• [Task goal]
Copy all of the items below word for word, leaving out the pictures.

(Stored data)
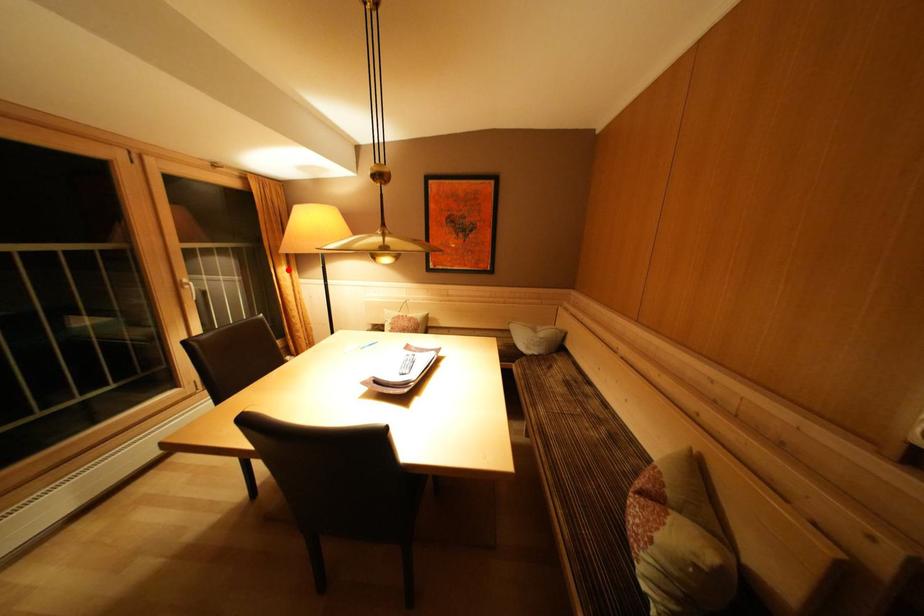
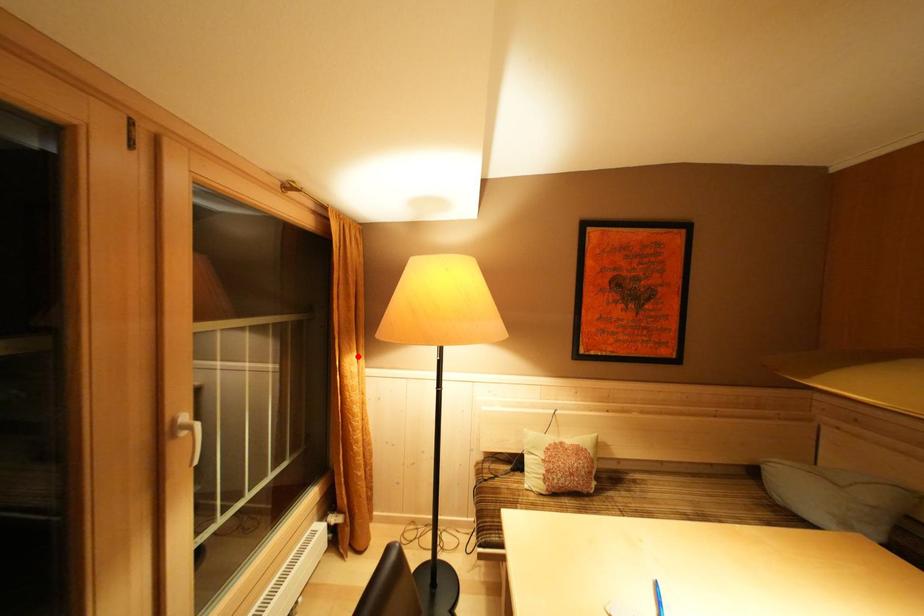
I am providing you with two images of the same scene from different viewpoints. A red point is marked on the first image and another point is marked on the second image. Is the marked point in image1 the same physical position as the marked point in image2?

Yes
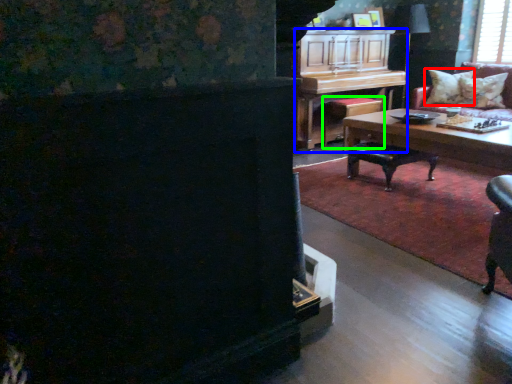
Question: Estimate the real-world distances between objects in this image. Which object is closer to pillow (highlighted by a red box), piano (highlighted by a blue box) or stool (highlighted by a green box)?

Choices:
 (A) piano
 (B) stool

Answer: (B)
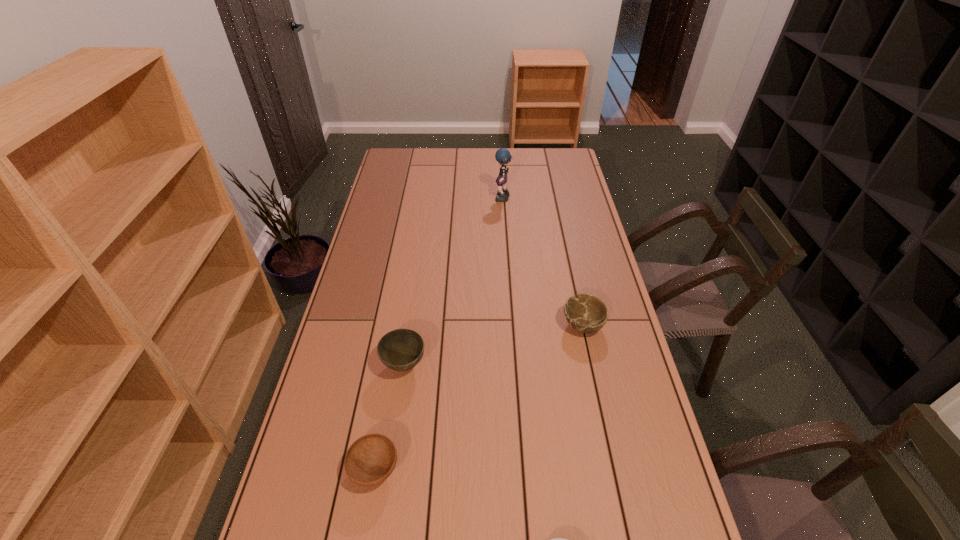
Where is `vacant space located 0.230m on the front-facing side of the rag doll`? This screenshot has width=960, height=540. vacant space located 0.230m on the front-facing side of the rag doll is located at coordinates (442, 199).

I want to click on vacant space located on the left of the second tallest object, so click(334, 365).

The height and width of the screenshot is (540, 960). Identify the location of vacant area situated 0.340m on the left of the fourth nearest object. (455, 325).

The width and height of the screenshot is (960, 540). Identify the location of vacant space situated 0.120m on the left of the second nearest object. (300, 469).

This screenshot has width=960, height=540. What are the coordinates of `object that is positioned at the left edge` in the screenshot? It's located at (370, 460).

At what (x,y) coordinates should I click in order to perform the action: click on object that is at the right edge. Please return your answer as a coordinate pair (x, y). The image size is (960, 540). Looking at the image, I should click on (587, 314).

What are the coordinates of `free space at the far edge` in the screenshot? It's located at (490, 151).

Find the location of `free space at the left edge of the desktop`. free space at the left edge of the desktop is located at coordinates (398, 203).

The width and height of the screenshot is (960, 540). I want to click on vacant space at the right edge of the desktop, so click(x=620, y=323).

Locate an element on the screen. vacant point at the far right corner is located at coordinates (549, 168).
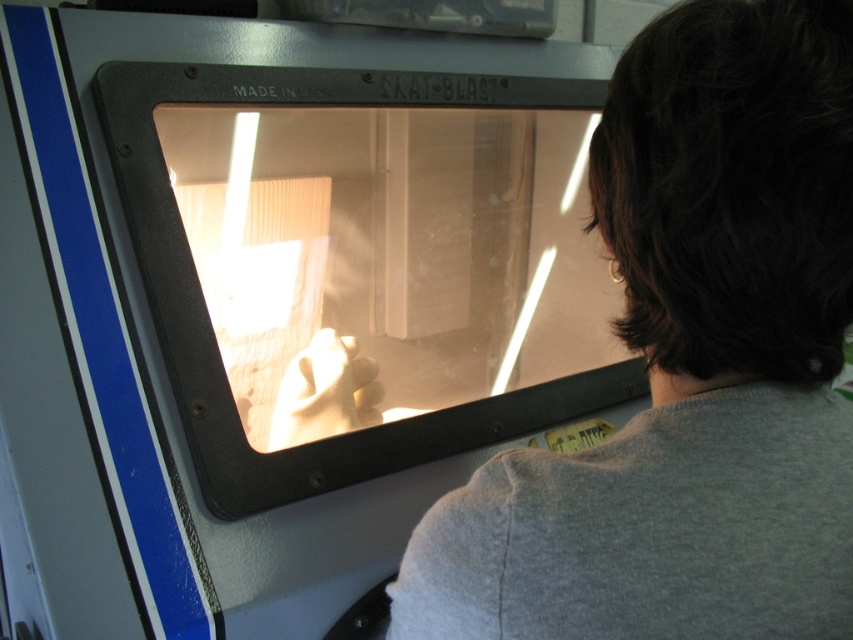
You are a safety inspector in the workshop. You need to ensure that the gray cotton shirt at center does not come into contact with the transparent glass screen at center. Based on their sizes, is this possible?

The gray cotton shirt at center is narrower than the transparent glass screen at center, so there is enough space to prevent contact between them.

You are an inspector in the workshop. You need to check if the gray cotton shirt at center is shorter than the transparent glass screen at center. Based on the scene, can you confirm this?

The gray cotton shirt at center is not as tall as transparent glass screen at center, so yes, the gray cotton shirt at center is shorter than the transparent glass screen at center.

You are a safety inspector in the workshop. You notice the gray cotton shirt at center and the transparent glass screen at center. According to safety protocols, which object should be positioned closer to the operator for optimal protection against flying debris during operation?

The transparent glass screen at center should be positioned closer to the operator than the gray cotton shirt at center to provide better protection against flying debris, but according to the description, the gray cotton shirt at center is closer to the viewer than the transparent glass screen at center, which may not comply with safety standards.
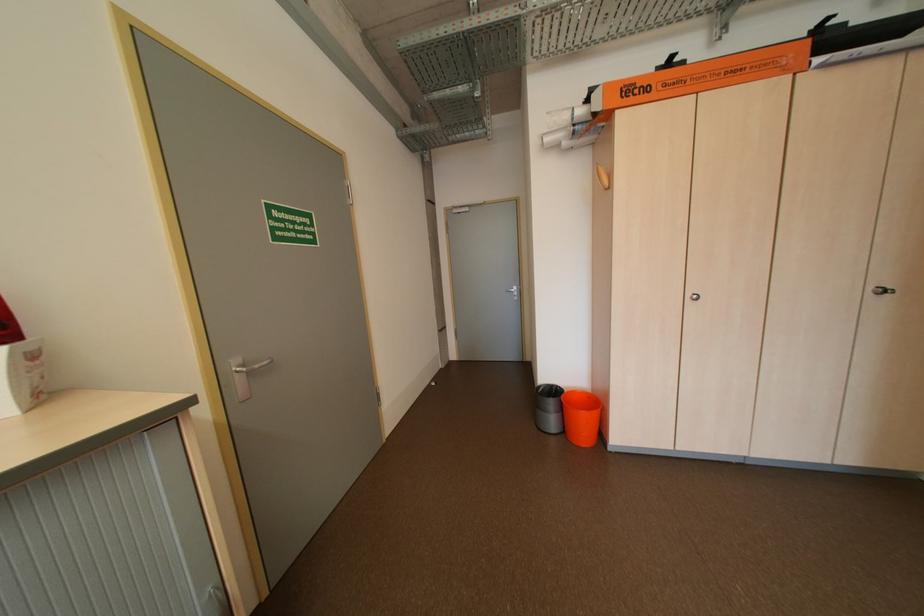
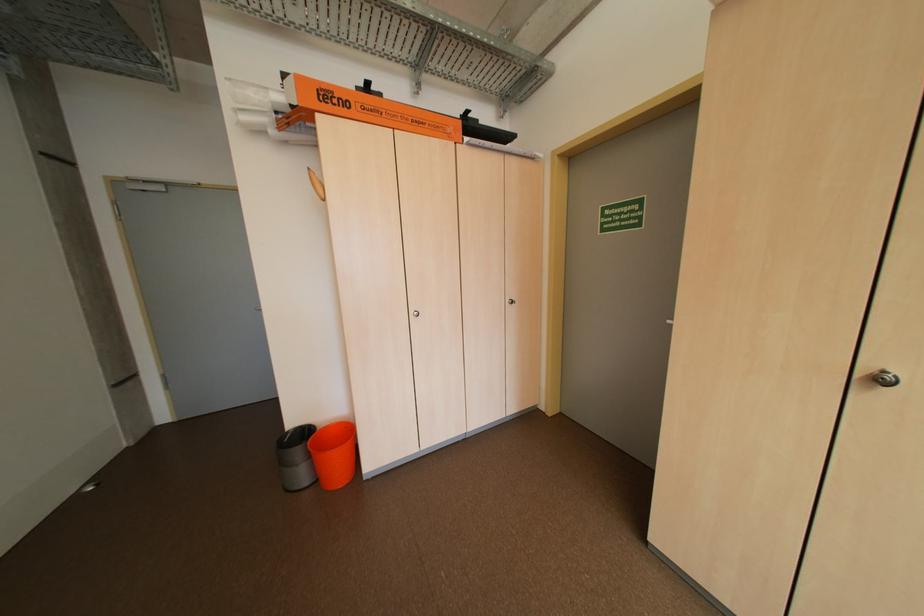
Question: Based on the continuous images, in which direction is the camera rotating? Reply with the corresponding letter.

• [Output for this exercise]
I am providing you with two images of the same scene from different viewpoints. A red point is marked on the first image and another point is marked on the second image. Is the marked point in image1 the same physical position as the marked point in image2?

Yes
Question: Estimate the real-world distances between objects in this image. Which object is closer to pillow (highlighted by a red box), piano (highlighted by a blue box) or stool (highlighted by a green box)?

Choices:
 (A) piano
 (B) stool

Answer: (B)
Where is `vacant space located 0.230m on the front-facing side of the rag doll`? This screenshot has width=960, height=540. vacant space located 0.230m on the front-facing side of the rag doll is located at coordinates (442, 199).

I want to click on vacant space located on the left of the second tallest object, so click(334, 365).

The height and width of the screenshot is (540, 960). Identify the location of vacant area situated 0.340m on the left of the fourth nearest object. (455, 325).

The width and height of the screenshot is (960, 540). Identify the location of vacant space situated 0.120m on the left of the second nearest object. (300, 469).

This screenshot has width=960, height=540. What are the coordinates of `object that is positioned at the left edge` in the screenshot? It's located at (370, 460).

At what (x,y) coordinates should I click in order to perform the action: click on object that is at the right edge. Please return your answer as a coordinate pair (x, y). The image size is (960, 540). Looking at the image, I should click on (587, 314).

What are the coordinates of `free space at the far edge` in the screenshot? It's located at (490, 151).

Find the location of `free space at the left edge of the desktop`. free space at the left edge of the desktop is located at coordinates (398, 203).

The width and height of the screenshot is (960, 540). I want to click on vacant space at the right edge of the desktop, so click(x=620, y=323).

Locate an element on the screen. vacant point at the far right corner is located at coordinates (549, 168).
You are a safety inspector in the workshop. You need to ensure that the gray cotton shirt at center does not come into contact with the transparent glass screen at center. Based on their sizes, is this possible?

The gray cotton shirt at center is narrower than the transparent glass screen at center, so there is enough space to prevent contact between them.

You are an inspector in the workshop. You need to check if the gray cotton shirt at center is shorter than the transparent glass screen at center. Based on the scene, can you confirm this?

The gray cotton shirt at center is not as tall as transparent glass screen at center, so yes, the gray cotton shirt at center is shorter than the transparent glass screen at center.

You are a safety inspector in the workshop. You notice the gray cotton shirt at center and the transparent glass screen at center. According to safety protocols, which object should be positioned closer to the operator for optimal protection against flying debris during operation?

The transparent glass screen at center should be positioned closer to the operator than the gray cotton shirt at center to provide better protection against flying debris, but according to the description, the gray cotton shirt at center is closer to the viewer than the transparent glass screen at center, which may not comply with safety standards.
Question: Based on the continuous images, in which direction is the camera rotating? Reply with the corresponding letter.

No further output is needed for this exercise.